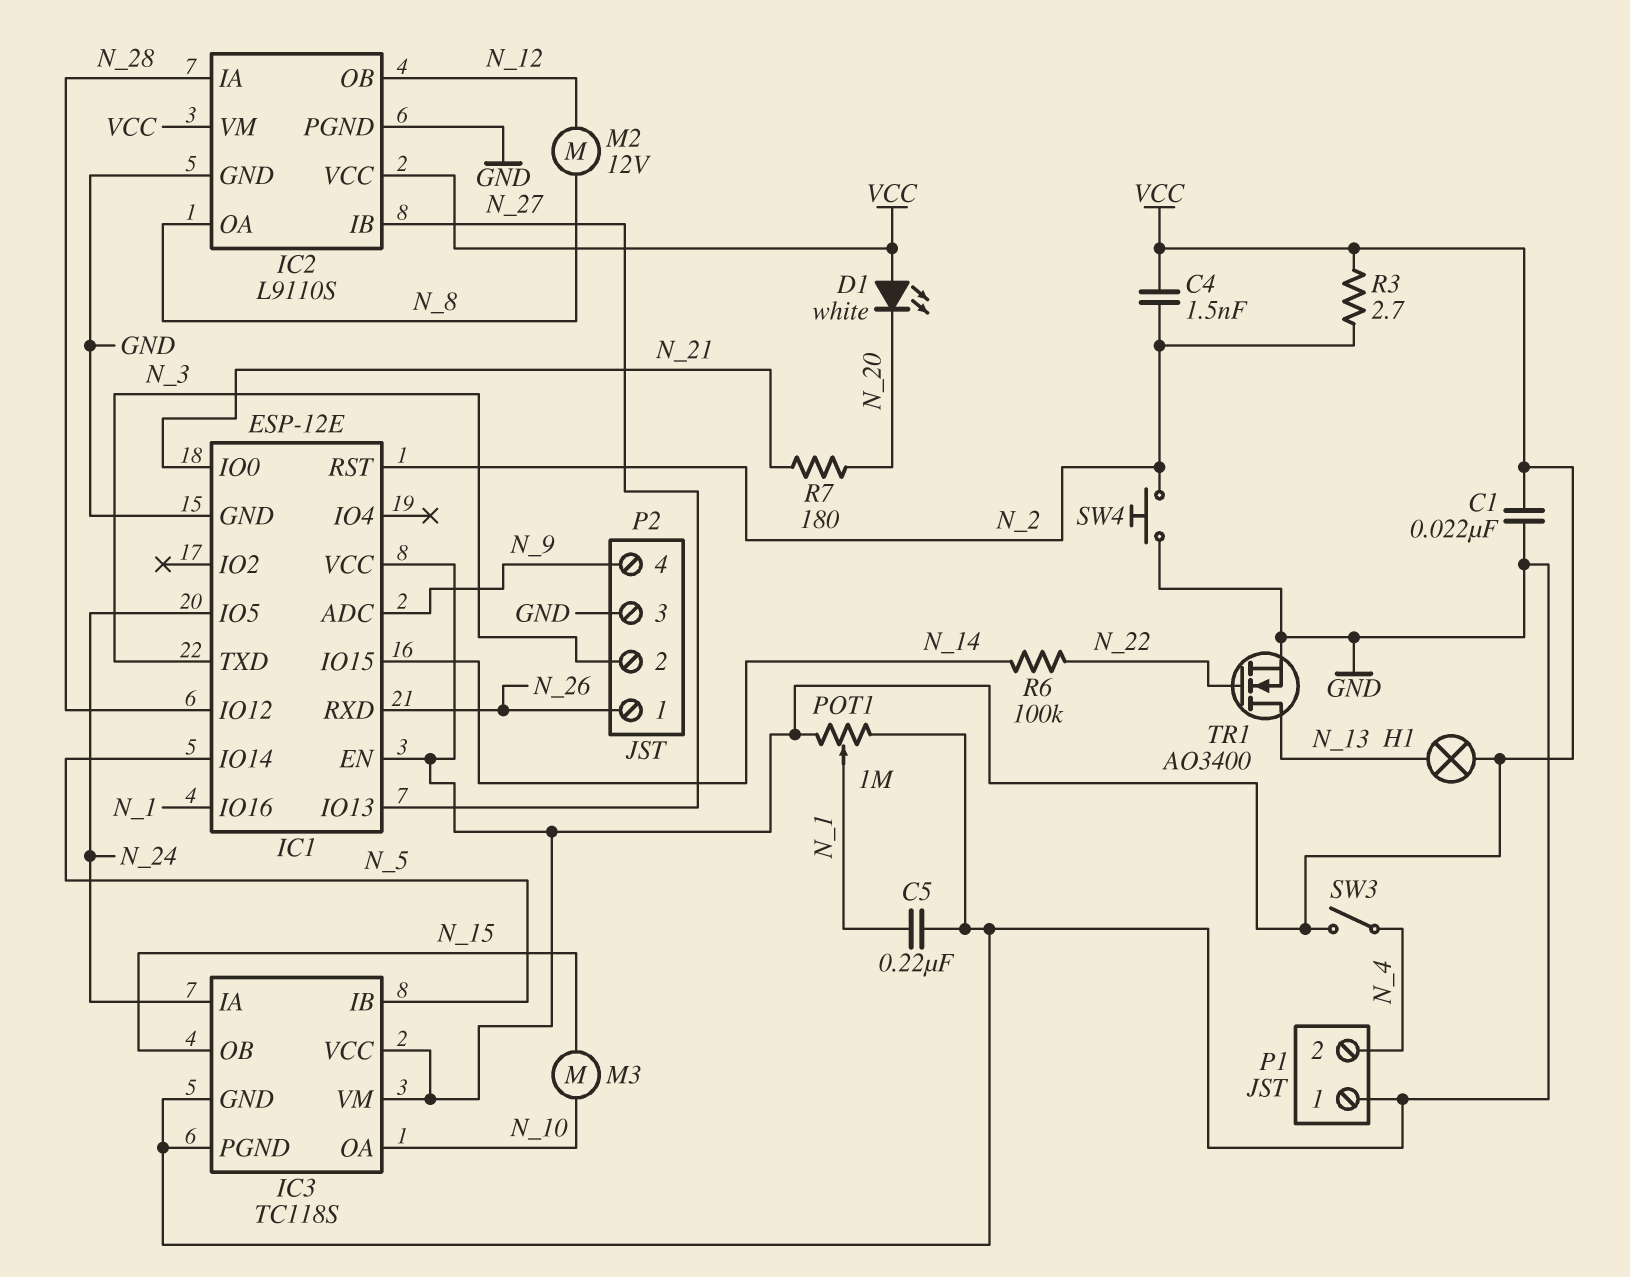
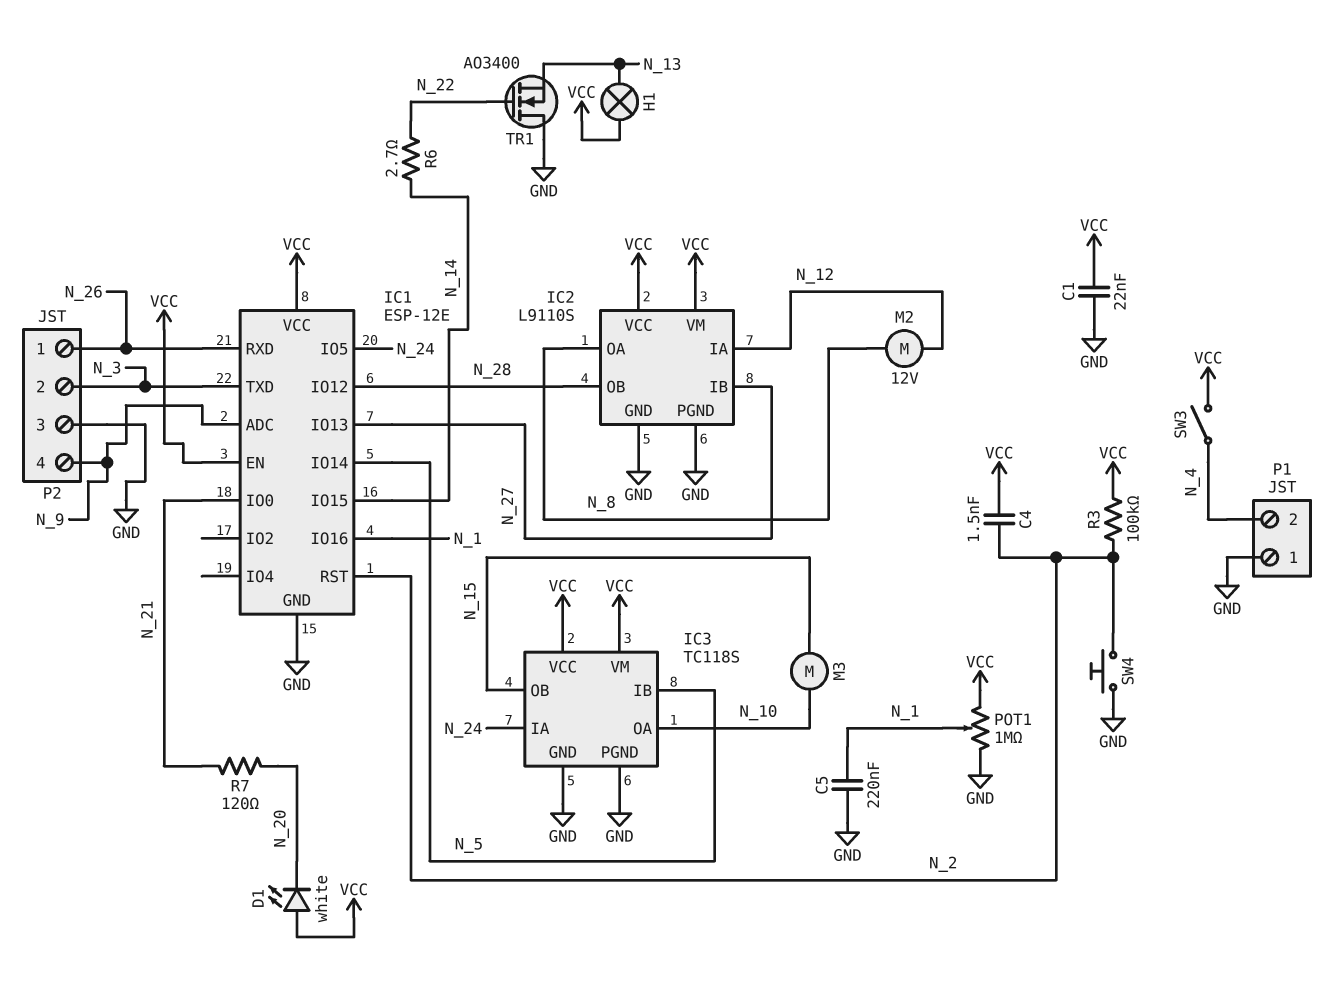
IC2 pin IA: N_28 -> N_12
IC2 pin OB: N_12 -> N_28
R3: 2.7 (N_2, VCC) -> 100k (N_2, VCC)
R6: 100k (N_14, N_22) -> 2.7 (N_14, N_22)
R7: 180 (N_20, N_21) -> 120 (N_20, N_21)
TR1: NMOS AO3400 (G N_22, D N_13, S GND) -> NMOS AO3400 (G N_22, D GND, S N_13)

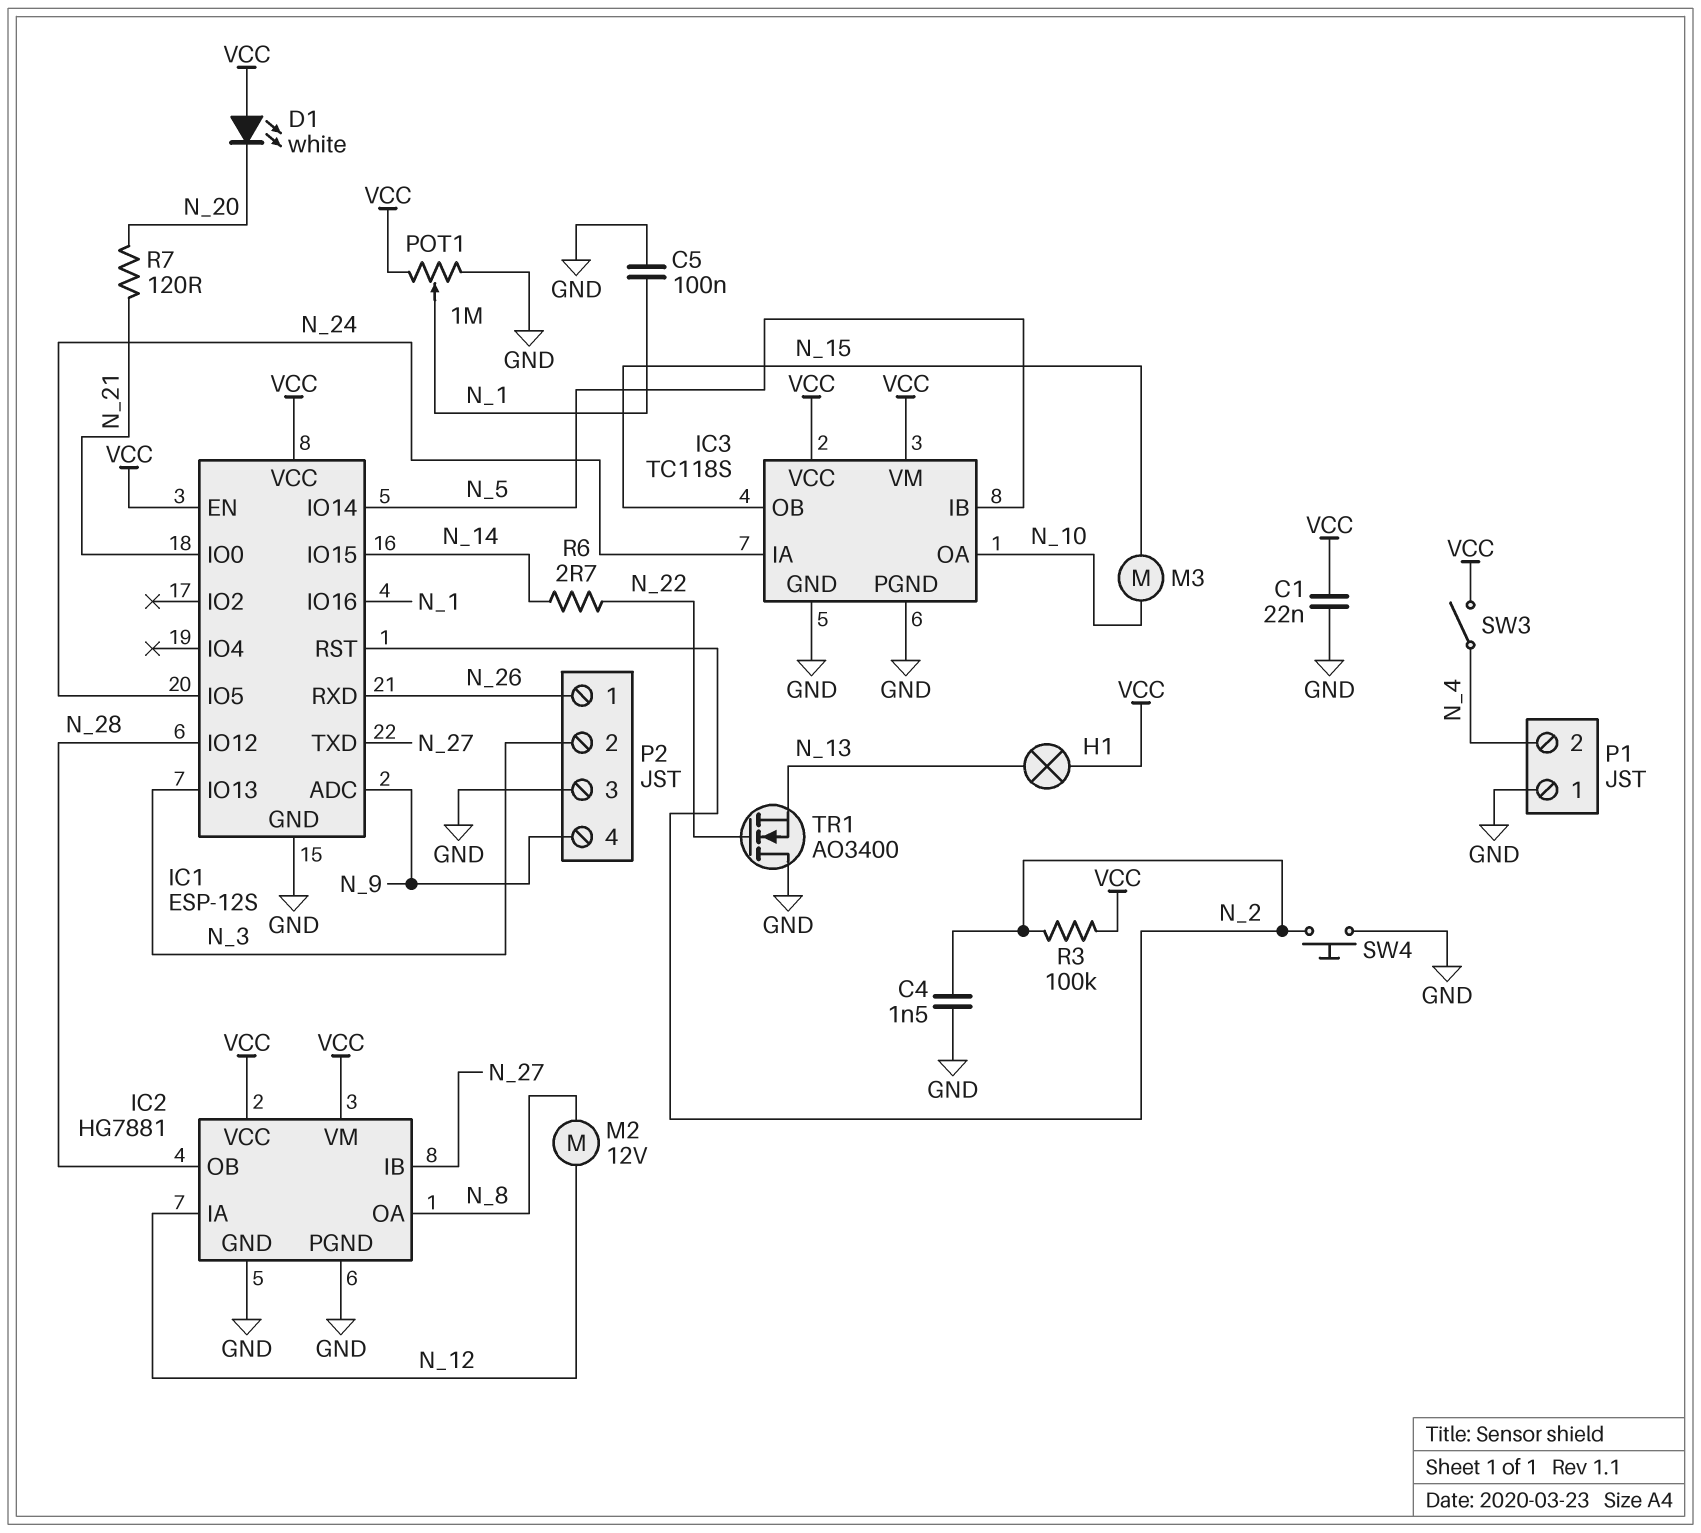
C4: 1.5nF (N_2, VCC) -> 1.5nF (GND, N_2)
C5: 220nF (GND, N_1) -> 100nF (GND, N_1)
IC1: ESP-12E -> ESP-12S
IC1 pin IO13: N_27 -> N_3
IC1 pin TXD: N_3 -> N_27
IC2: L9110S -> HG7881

TASK TO COMPLETE → Each line from the one that contains "IC1 pin IO13: N_27 -> N_3" through the end of the records must be repeated exactly. No other line belongs in the answer.

EXPECTED OUTPUT →
IC1 pin IO13: N_27 -> N_3
IC1 pin TXD: N_3 -> N_27
IC2: L9110S -> HG7881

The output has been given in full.